§ **Exercise objective**
Starting from the line that holds "(131, 673) = (754, 385): purple", output exactly each line through the end of the listing. Do not copy pictures.

-------- Supplied material

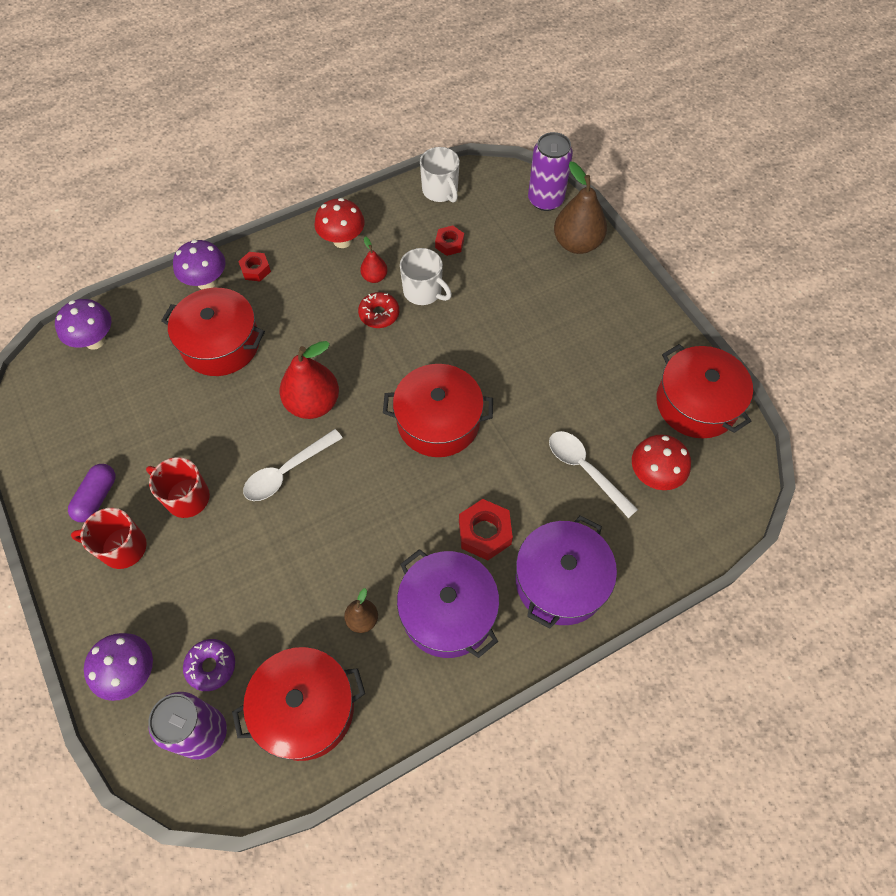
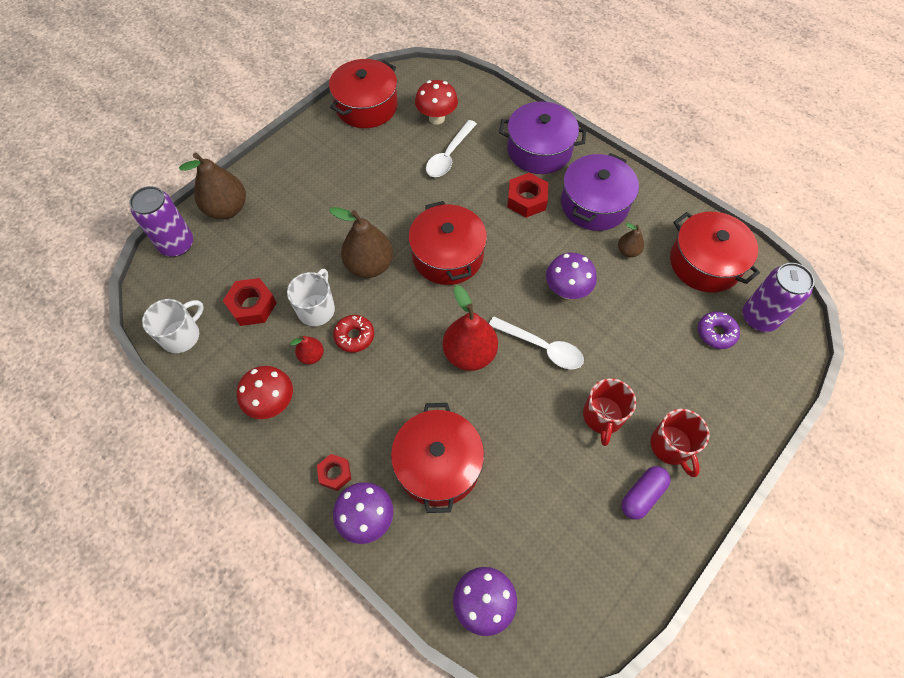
camera: 110 degrees left, 0 degrees up
(97, 497) = (642, 495): purple capsule -> purple capsule turned 45 degrees counterclockwise
(131, 673) = (754, 385): purple mushroom -> purple mushroom (566, 290)
(449, 244) = (252, 306): red nut -> red nut, size x1.57
(456, 346) = (369, 265): none -> brown pear

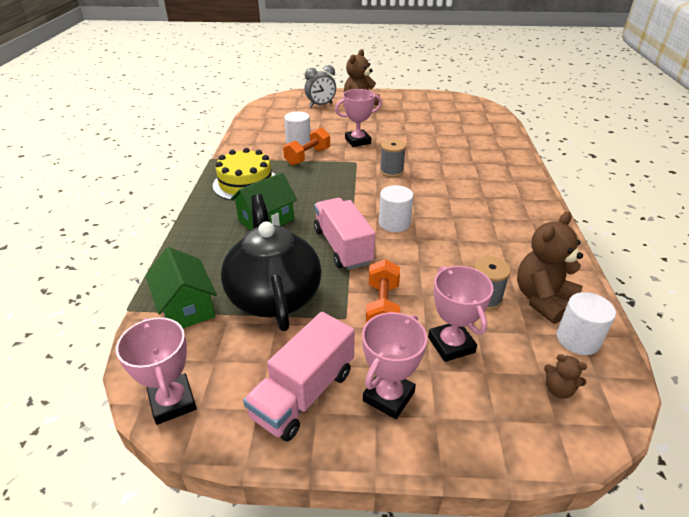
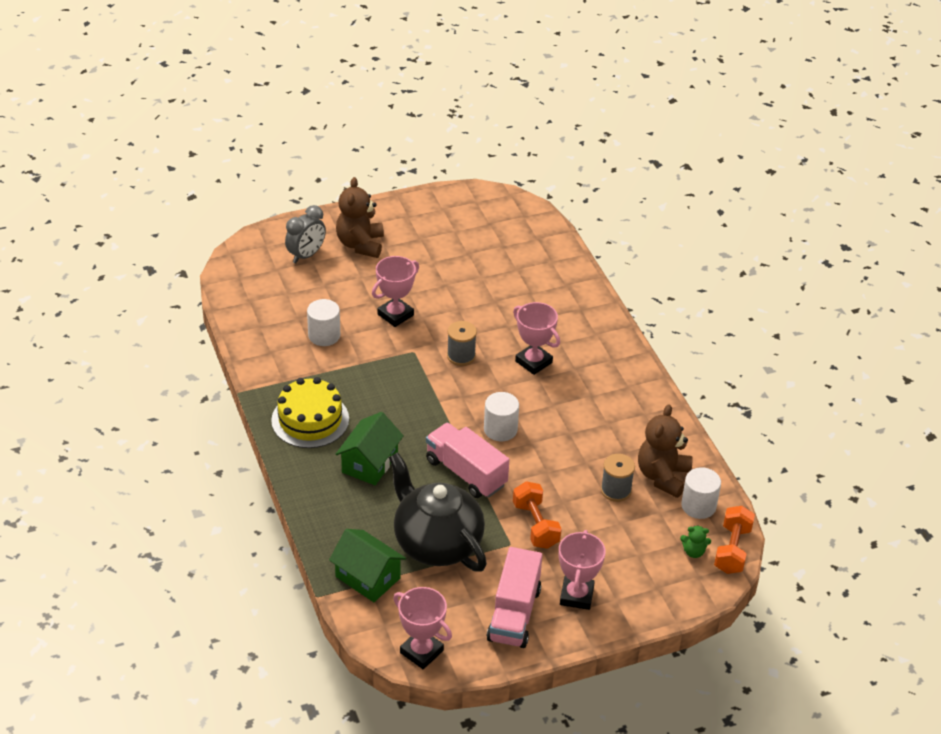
camera: 25 degrees left, 5 degrees up
(307, 157) = (352, 358): orange dumbbell -> orange dumbbell (732, 550)
(451, 344) = (605, 541): pink trophy -> pink trophy (533, 362)
(558, 390) = (693, 552): brown teddy bear -> green teddy bear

----------------

§ **Response to the exercise**
(131, 673) = (754, 385): purple mushroom -> purple mushroom (566, 290)
(449, 244) = (252, 306): red nut -> red nut, size x1.57
(456, 346) = (369, 265): none -> brown pear

camera: 25 degrees left, 5 degrees up
(307, 157) = (352, 358): orange dumbbell -> orange dumbbell (732, 550)
(451, 344) = (605, 541): pink trophy -> pink trophy (533, 362)
(558, 390) = (693, 552): brown teddy bear -> green teddy bear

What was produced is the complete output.